■ **Dataset**:
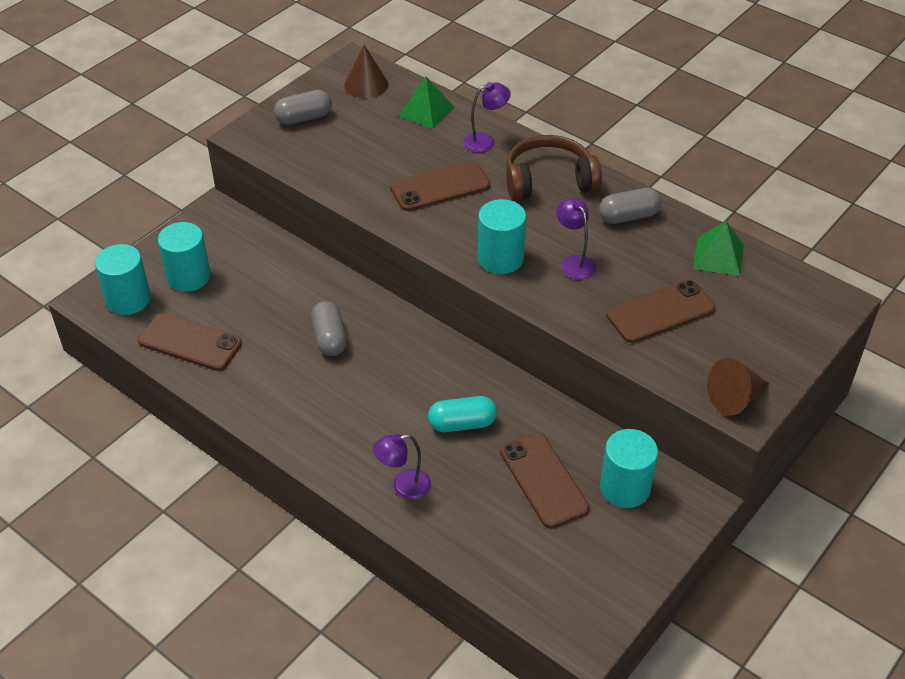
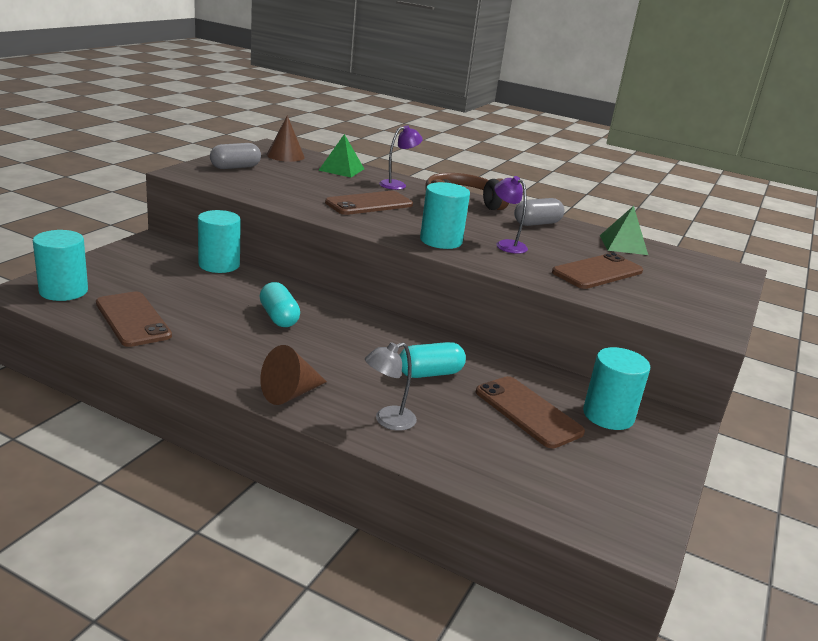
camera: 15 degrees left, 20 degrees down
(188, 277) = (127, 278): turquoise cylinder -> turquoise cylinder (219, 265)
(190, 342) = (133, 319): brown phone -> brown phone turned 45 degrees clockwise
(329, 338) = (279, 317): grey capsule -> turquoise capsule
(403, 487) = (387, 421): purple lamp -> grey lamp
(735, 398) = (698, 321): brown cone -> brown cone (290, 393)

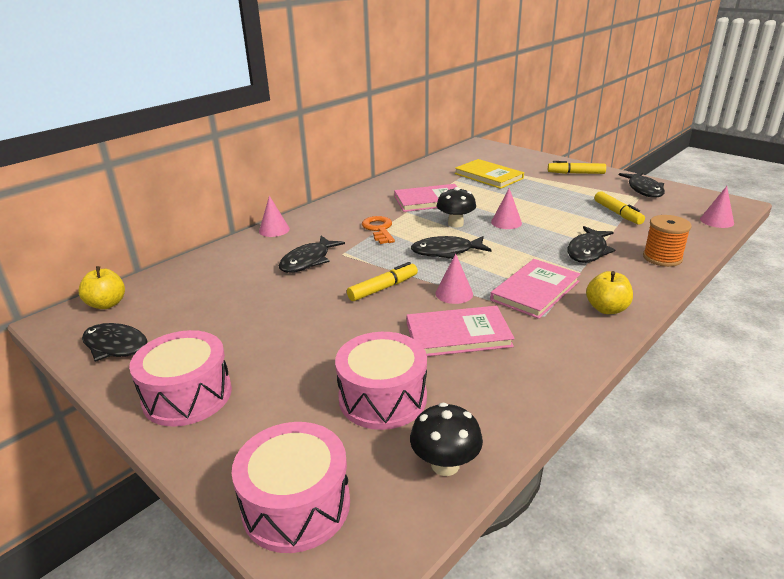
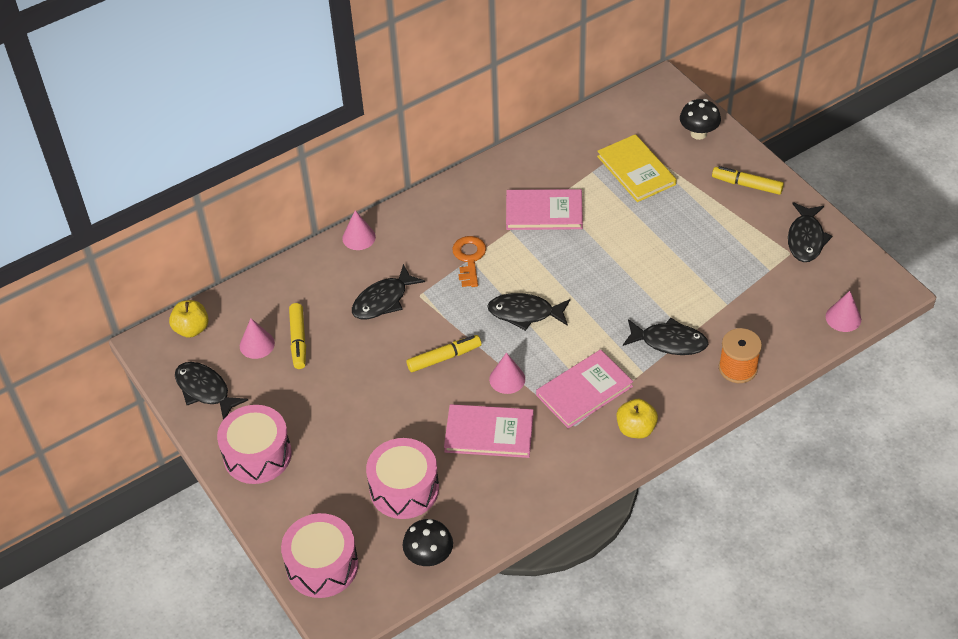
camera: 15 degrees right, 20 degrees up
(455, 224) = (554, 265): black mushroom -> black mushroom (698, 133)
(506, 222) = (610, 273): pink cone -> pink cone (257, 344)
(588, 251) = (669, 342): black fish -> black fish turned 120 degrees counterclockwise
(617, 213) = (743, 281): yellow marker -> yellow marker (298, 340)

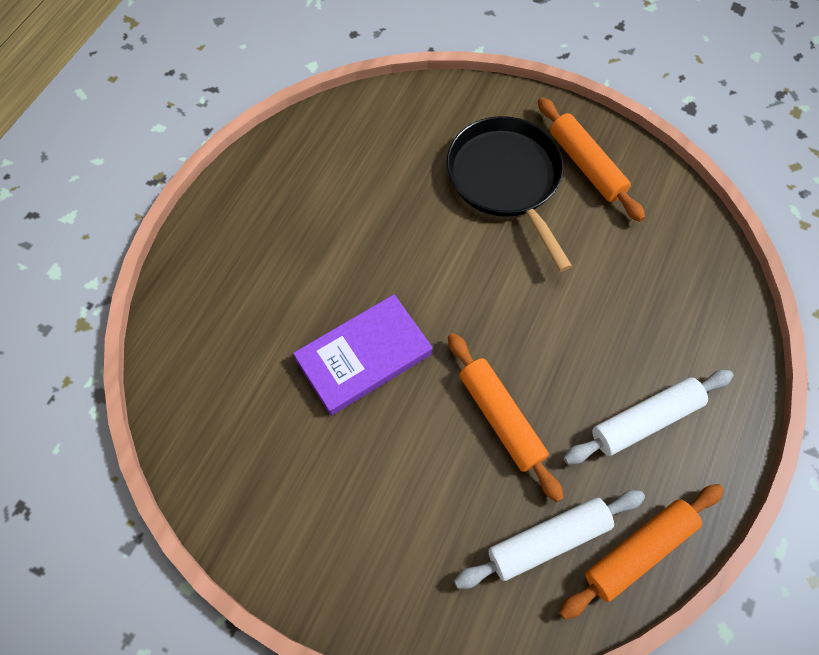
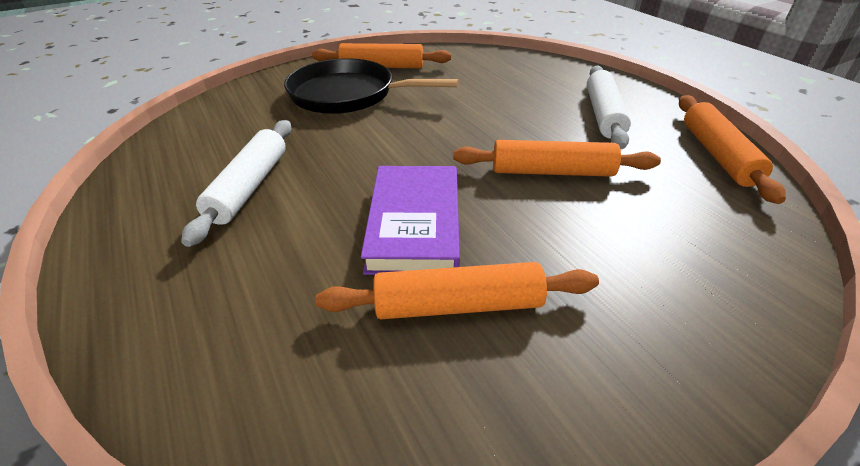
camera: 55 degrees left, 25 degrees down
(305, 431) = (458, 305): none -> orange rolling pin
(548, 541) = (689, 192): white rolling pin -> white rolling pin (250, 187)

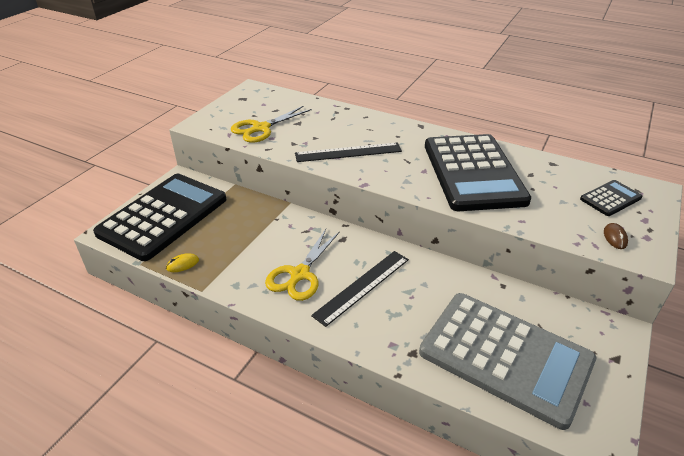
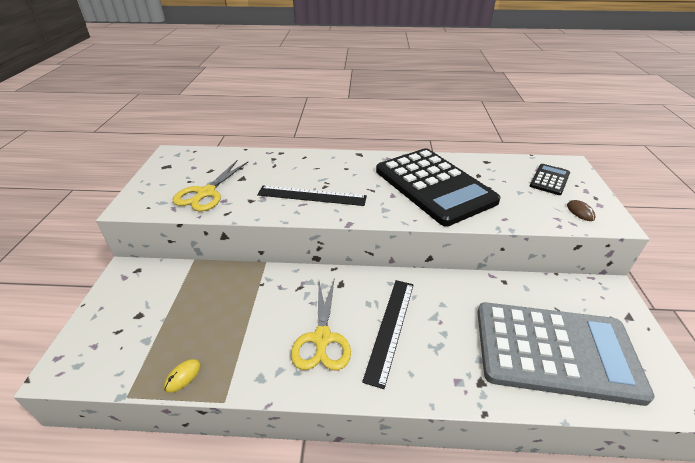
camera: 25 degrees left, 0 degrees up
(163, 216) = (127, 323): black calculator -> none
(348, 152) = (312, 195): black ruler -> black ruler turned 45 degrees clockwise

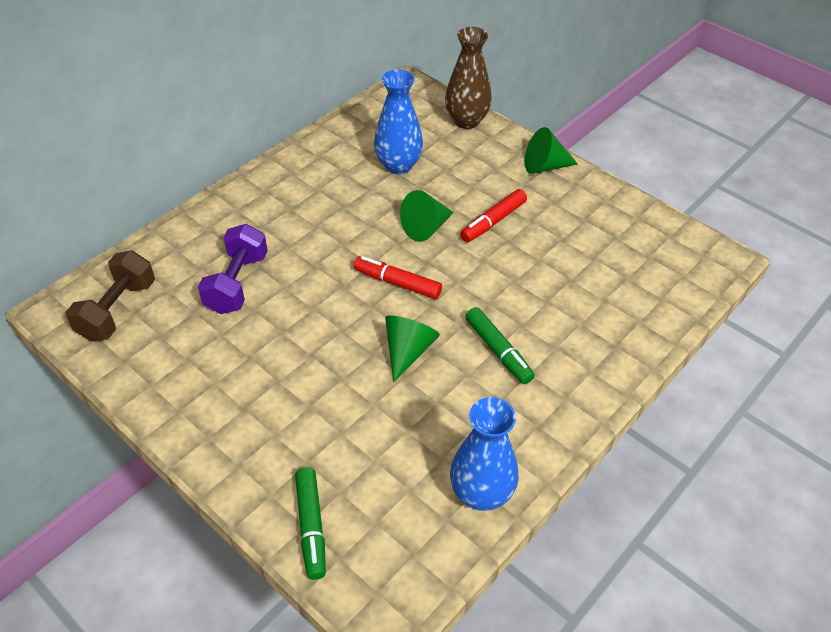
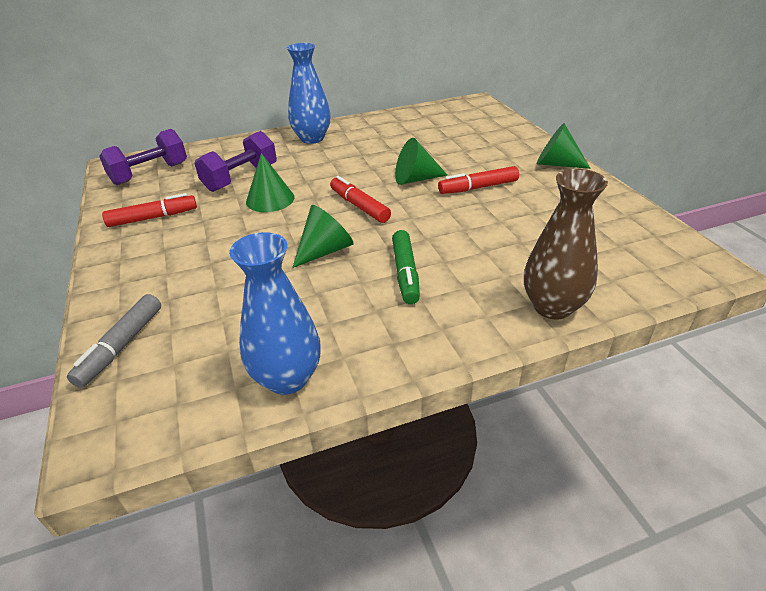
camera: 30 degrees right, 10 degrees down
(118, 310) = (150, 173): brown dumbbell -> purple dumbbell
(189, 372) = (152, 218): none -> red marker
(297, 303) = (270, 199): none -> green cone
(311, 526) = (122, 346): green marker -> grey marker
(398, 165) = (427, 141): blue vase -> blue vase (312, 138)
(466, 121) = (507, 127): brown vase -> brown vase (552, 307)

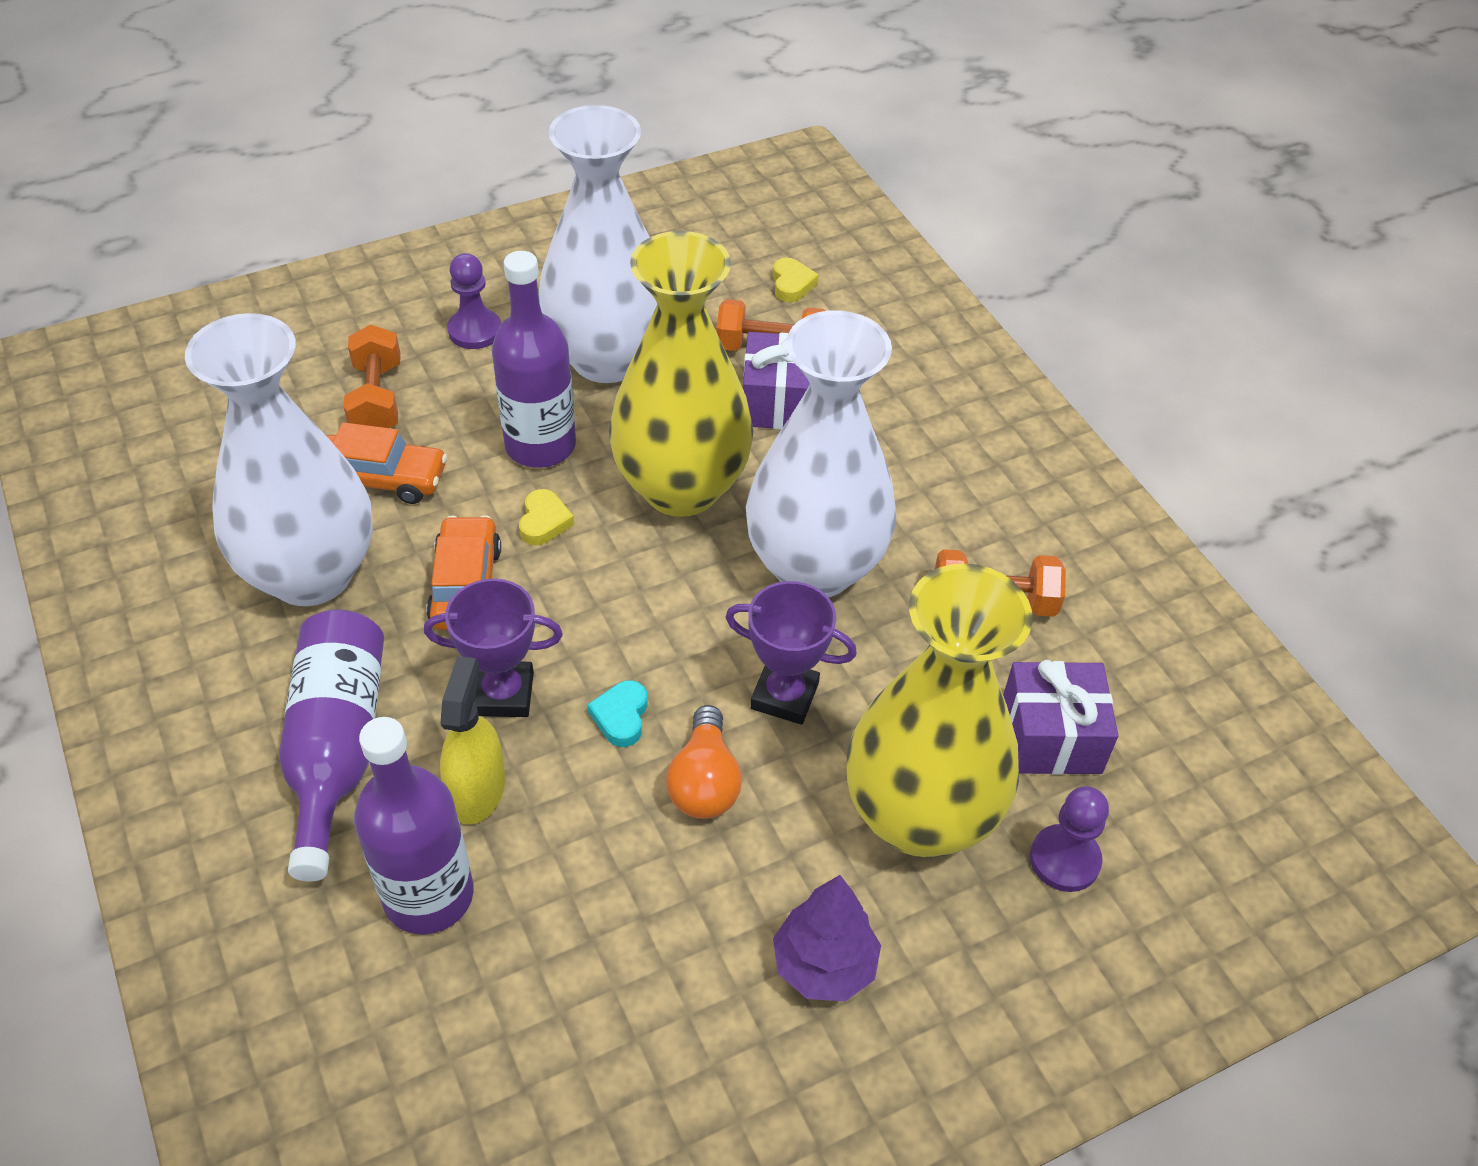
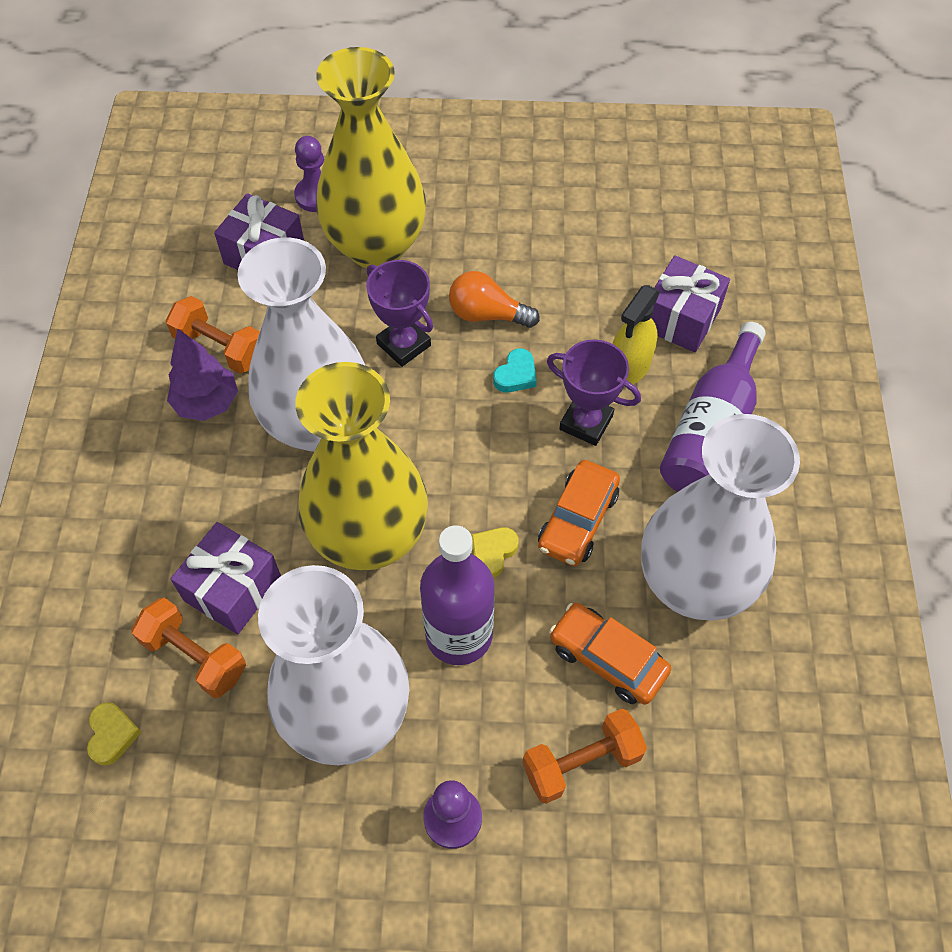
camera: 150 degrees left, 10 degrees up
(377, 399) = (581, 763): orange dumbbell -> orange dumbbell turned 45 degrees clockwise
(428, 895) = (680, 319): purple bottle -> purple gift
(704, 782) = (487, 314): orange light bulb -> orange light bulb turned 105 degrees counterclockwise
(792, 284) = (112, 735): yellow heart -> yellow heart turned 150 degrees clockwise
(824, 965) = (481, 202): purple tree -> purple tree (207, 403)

■ **Directions**: Print the complete listing exactly, apart from any pictures.

■ **Exercise solution**:
camera: 15 degrees left, 20 degrees down
(188, 277) = (127, 278): turquoise cylinder -> turquoise cylinder (219, 265)
(190, 342) = (133, 319): brown phone -> brown phone turned 45 degrees clockwise
(329, 338) = (279, 317): grey capsule -> turquoise capsule
(403, 487) = (387, 421): purple lamp -> grey lamp
(735, 398) = (698, 321): brown cone -> brown cone (290, 393)

camera: 15 degrees right, 20 degrees up
(455, 224) = (554, 265): black mushroom -> black mushroom (698, 133)
(506, 222) = (610, 273): pink cone -> pink cone (257, 344)
(588, 251) = (669, 342): black fish -> black fish turned 120 degrees counterclockwise
(617, 213) = (743, 281): yellow marker -> yellow marker (298, 340)

camera: 55 degrees left, 25 degrees down
(305, 431) = (458, 305): none -> orange rolling pin
(548, 541) = (689, 192): white rolling pin -> white rolling pin (250, 187)

camera: 25 degrees left, 0 degrees up
(163, 216) = (127, 323): black calculator -> none
(348, 152) = (312, 195): black ruler -> black ruler turned 45 degrees clockwise

camera: 30 degrees right, 10 degrees down
(118, 310) = (150, 173): brown dumbbell -> purple dumbbell
(189, 372) = (152, 218): none -> red marker
(297, 303) = (270, 199): none -> green cone
(311, 526) = (122, 346): green marker -> grey marker
(398, 165) = (427, 141): blue vase -> blue vase (312, 138)
(466, 121) = (507, 127): brown vase -> brown vase (552, 307)

camera: 150 degrees left, 10 degrees up
(377, 399) = (581, 763): orange dumbbell -> orange dumbbell turned 45 degrees clockwise
(428, 895) = (680, 319): purple bottle -> purple gift
(704, 782) = (487, 314): orange light bulb -> orange light bulb turned 105 degrees counterclockwise
(792, 284) = (112, 735): yellow heart -> yellow heart turned 150 degrees clockwise
(824, 965) = (481, 202): purple tree -> purple tree (207, 403)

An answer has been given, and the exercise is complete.